WORK TO COMPLETE: Please copy, character for character, each line from the beginning of the listing to the line containing "cyan tile A6 level 1 -> cyan tile C5 level 1", including both.

MATERIALS PROVIDED:
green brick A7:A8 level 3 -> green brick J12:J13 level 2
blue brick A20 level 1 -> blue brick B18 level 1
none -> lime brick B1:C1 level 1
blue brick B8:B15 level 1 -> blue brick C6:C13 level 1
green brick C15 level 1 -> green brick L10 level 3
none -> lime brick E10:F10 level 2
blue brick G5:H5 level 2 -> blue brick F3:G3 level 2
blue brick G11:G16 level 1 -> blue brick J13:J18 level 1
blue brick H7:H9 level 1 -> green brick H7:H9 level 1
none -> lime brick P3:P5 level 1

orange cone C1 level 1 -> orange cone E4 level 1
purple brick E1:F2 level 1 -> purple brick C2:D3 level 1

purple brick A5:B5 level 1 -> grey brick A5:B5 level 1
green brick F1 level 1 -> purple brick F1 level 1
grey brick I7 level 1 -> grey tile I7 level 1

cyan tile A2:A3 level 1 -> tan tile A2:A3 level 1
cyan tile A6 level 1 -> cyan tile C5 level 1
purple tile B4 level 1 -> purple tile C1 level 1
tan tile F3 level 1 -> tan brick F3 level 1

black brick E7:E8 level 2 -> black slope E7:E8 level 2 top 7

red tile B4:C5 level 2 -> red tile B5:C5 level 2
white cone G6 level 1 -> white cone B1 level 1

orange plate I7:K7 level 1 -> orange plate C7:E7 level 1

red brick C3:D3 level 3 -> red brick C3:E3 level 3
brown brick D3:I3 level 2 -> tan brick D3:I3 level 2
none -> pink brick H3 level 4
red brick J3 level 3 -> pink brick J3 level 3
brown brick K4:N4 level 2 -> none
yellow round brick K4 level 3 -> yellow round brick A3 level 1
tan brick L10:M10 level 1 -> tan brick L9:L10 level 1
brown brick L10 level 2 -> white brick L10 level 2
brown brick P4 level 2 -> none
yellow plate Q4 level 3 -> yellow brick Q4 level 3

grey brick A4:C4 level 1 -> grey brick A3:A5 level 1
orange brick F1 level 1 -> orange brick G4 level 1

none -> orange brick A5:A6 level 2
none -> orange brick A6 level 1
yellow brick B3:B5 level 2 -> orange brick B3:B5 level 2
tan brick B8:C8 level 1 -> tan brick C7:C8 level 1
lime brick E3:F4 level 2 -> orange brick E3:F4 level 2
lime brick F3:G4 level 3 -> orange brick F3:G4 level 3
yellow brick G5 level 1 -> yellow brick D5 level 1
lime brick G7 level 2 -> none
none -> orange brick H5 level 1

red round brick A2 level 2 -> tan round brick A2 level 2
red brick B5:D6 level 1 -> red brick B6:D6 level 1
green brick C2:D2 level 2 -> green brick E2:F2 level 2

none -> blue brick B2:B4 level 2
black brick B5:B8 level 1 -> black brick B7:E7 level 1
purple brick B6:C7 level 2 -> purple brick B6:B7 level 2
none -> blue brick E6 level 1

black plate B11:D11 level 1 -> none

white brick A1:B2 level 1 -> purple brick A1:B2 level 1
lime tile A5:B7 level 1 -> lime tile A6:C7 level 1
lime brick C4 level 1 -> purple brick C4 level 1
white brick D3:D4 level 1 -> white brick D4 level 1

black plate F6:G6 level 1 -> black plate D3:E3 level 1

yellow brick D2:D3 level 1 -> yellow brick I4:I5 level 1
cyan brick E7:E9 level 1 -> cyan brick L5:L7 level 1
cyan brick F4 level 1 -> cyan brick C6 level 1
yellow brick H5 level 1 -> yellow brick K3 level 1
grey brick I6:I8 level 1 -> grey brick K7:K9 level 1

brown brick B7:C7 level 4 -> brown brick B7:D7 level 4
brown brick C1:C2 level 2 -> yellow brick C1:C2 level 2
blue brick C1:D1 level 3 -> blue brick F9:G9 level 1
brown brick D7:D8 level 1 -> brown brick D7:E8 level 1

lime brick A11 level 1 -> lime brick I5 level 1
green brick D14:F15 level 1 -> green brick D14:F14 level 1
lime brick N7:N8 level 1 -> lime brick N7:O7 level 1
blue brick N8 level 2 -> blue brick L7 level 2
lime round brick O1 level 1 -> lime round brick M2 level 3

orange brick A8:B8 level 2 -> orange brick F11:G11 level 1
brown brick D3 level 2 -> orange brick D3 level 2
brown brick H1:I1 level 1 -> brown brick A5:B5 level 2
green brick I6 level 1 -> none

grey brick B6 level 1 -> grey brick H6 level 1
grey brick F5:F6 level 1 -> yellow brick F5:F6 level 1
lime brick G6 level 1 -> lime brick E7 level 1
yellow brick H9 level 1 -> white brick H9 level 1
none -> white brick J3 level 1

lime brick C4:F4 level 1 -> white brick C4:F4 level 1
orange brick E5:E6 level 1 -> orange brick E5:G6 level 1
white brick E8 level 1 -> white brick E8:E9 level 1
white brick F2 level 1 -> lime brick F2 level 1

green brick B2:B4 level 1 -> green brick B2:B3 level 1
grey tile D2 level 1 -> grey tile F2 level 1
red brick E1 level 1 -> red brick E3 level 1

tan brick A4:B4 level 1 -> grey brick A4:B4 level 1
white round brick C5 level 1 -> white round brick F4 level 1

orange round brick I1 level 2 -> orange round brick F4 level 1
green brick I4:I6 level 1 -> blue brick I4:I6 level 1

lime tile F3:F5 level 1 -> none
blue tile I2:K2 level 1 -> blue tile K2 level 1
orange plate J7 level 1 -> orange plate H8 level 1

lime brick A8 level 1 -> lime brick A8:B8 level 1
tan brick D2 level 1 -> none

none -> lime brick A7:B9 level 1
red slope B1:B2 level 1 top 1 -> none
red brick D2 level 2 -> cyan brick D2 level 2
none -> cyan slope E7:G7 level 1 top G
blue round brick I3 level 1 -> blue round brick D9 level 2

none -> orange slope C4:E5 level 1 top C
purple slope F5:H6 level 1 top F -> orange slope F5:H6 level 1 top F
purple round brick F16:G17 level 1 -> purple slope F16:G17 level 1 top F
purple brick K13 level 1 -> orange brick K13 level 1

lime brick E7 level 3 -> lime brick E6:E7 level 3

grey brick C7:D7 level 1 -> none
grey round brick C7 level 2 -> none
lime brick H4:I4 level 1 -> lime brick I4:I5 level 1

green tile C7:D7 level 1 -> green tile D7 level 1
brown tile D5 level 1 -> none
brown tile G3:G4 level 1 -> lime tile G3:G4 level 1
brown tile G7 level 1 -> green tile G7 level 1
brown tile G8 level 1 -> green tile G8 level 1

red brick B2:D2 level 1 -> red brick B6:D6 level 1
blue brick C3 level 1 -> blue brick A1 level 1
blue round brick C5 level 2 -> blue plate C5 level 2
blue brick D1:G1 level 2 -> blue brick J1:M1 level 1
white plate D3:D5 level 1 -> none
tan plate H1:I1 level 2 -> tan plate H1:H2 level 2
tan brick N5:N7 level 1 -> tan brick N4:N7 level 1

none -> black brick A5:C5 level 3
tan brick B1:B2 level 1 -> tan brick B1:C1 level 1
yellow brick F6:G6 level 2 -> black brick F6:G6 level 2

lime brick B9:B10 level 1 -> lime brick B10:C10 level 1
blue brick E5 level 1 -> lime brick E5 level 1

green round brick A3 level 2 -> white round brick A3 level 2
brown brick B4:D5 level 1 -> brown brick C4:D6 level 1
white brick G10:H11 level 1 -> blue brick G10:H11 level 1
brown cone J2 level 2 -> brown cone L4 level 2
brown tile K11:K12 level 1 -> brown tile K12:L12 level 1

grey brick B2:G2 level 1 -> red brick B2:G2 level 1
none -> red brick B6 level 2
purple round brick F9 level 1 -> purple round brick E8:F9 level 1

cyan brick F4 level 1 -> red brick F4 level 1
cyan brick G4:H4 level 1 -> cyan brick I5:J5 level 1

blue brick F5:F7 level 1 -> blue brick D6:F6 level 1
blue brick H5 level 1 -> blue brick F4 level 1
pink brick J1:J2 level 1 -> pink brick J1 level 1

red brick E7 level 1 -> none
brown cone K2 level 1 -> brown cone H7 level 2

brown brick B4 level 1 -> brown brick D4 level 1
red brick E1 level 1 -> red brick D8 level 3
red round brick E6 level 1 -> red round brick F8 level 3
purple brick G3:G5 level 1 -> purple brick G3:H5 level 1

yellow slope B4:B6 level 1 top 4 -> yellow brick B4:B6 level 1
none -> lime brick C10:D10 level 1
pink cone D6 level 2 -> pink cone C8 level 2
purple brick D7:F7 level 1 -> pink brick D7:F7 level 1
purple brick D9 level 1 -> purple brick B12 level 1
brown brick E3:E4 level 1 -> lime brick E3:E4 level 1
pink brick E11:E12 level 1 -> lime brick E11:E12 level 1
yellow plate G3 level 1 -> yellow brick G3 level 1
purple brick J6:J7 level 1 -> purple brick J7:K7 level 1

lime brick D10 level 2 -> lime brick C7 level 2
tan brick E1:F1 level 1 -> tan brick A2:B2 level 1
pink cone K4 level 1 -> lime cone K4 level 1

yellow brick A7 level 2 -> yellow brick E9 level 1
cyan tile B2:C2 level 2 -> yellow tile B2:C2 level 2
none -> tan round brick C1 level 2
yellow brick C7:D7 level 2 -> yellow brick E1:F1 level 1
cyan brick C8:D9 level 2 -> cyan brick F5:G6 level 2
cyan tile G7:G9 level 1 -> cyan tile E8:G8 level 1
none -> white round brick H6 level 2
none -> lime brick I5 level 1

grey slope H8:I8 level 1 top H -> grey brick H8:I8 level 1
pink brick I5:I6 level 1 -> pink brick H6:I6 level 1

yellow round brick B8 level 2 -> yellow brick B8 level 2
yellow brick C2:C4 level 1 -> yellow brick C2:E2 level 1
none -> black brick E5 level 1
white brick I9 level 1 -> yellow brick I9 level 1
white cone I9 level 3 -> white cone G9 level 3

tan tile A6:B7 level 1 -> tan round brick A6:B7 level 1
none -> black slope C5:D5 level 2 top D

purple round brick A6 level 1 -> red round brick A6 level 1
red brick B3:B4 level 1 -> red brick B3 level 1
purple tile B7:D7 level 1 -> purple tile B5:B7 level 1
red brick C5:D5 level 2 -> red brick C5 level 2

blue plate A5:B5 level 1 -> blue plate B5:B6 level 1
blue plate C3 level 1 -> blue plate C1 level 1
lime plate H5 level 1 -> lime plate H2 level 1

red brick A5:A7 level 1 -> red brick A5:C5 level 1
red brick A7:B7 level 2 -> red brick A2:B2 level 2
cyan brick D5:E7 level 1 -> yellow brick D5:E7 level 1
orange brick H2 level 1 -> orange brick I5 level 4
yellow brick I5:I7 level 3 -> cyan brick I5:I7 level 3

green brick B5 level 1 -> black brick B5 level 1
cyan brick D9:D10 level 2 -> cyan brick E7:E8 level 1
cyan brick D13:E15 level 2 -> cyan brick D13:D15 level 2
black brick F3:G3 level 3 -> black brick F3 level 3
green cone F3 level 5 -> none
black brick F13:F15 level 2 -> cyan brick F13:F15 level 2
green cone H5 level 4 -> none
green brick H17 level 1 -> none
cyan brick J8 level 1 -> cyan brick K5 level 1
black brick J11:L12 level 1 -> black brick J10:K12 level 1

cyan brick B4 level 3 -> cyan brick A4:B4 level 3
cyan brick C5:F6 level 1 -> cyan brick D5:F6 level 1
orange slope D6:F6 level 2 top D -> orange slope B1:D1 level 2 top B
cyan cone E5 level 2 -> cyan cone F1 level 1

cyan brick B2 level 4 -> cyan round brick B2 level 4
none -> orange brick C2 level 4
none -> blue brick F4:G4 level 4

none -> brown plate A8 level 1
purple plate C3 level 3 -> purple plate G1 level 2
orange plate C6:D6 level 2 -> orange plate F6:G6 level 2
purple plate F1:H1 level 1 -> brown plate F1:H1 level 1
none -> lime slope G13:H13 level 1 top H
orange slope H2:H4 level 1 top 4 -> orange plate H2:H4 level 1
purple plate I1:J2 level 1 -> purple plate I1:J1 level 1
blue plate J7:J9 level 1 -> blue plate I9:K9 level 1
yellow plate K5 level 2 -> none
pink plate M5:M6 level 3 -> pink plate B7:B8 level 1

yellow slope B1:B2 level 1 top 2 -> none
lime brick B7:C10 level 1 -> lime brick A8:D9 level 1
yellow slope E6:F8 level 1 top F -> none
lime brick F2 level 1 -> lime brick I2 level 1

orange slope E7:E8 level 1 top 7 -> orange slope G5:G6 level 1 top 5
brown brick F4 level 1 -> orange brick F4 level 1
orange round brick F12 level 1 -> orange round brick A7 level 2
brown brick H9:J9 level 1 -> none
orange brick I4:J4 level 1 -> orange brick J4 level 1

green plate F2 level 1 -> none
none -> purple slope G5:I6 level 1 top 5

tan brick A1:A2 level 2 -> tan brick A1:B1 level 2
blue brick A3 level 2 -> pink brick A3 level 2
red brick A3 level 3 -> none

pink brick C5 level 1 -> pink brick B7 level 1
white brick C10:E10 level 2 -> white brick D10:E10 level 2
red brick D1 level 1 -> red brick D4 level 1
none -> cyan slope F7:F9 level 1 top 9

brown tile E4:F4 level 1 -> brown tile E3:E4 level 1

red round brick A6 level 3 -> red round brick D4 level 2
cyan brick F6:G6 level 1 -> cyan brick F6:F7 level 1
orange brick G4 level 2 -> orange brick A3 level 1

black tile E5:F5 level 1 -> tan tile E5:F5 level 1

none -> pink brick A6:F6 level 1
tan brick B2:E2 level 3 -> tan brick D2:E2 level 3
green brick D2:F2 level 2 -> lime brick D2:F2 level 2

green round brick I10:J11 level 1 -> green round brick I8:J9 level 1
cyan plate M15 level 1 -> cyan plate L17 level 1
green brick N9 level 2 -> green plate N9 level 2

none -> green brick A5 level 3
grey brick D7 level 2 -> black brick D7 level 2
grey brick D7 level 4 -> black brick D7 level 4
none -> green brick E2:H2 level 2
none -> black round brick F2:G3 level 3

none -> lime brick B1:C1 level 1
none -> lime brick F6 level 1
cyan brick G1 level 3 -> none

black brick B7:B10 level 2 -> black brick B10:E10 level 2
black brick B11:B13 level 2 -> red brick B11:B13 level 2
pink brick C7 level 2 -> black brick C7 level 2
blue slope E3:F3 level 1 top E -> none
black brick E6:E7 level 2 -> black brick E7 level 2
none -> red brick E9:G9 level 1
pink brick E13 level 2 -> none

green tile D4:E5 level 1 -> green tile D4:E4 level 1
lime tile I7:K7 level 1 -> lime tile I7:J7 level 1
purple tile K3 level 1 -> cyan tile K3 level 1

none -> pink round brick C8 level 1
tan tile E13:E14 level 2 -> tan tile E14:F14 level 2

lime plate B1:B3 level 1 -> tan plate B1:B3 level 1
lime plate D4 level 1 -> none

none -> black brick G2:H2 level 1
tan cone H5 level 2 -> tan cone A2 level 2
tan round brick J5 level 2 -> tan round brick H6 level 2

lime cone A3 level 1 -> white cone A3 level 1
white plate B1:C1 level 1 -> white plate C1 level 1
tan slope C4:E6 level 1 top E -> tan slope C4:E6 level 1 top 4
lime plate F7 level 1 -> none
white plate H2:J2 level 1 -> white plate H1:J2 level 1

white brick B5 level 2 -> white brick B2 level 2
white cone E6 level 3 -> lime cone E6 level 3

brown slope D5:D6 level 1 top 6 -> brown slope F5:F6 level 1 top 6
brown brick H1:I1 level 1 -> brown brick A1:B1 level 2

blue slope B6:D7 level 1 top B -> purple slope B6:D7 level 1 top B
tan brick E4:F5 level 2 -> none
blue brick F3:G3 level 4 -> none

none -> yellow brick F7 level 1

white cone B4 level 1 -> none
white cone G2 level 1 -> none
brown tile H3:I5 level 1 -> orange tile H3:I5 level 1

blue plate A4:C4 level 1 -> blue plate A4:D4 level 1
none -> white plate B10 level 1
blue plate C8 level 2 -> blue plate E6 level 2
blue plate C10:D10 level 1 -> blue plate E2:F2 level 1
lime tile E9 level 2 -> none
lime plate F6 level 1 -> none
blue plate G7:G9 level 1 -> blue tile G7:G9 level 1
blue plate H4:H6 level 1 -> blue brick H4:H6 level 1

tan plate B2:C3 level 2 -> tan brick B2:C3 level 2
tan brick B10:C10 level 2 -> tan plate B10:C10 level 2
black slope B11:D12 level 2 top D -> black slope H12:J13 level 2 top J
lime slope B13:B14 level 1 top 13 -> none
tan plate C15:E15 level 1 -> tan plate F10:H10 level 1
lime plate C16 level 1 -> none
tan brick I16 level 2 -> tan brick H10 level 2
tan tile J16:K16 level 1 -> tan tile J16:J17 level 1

EXPECTED ANSWER:
green brick A7:A8 level 3 -> green brick J12:J13 level 2
blue brick A20 level 1 -> blue brick B18 level 1
none -> lime brick B1:C1 level 1
blue brick B8:B15 level 1 -> blue brick C6:C13 level 1
green brick C15 level 1 -> green brick L10 level 3
none -> lime brick E10:F10 level 2
blue brick G5:H5 level 2 -> blue brick F3:G3 level 2
blue brick G11:G16 level 1 -> blue brick J13:J18 level 1
blue brick H7:H9 level 1 -> green brick H7:H9 level 1
none -> lime brick P3:P5 level 1

orange cone C1 level 1 -> orange cone E4 level 1
purple brick E1:F2 level 1 -> purple brick C2:D3 level 1

purple brick A5:B5 level 1 -> grey brick A5:B5 level 1
green brick F1 level 1 -> purple brick F1 level 1
grey brick I7 level 1 -> grey tile I7 level 1

cyan tile A2:A3 level 1 -> tan tile A2:A3 level 1
cyan tile A6 level 1 -> cyan tile C5 level 1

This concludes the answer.